_Task_.
Find "orange brick I3:I4" in the material below and restate exactly the line holding it together with every line that comes after.

_Recorded information_.

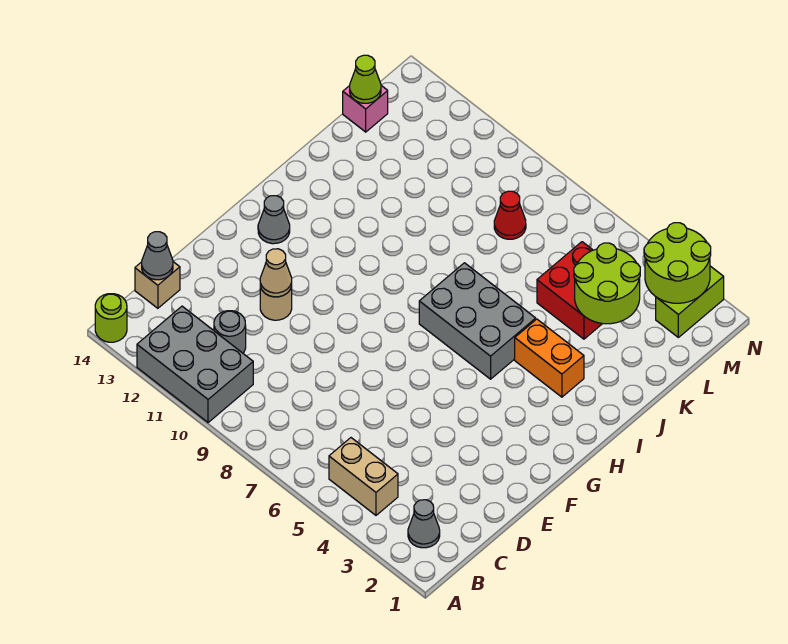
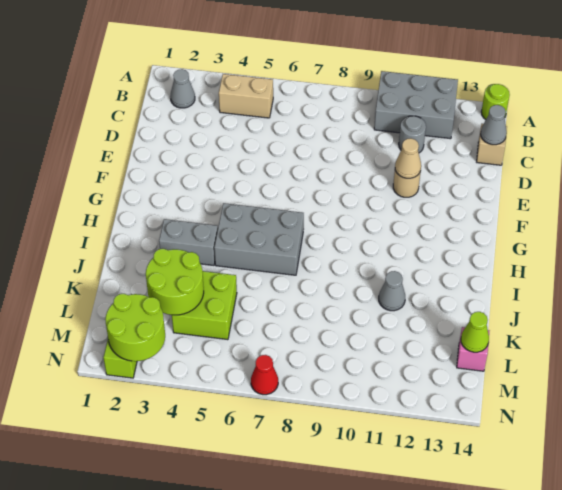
grey cone G13 level 1 -> grey cone J11 level 1
orange brick I3:I4 level 1 -> grey brick I3:I4 level 1
red brick K4:L5 level 1 -> lime brick K4:L5 level 1
red cone L8 level 1 -> red cone N7 level 1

_Task output_.
orange brick I3:I4 level 1 -> grey brick I3:I4 level 1
red brick K4:L5 level 1 -> lime brick K4:L5 level 1
red cone L8 level 1 -> red cone N7 level 1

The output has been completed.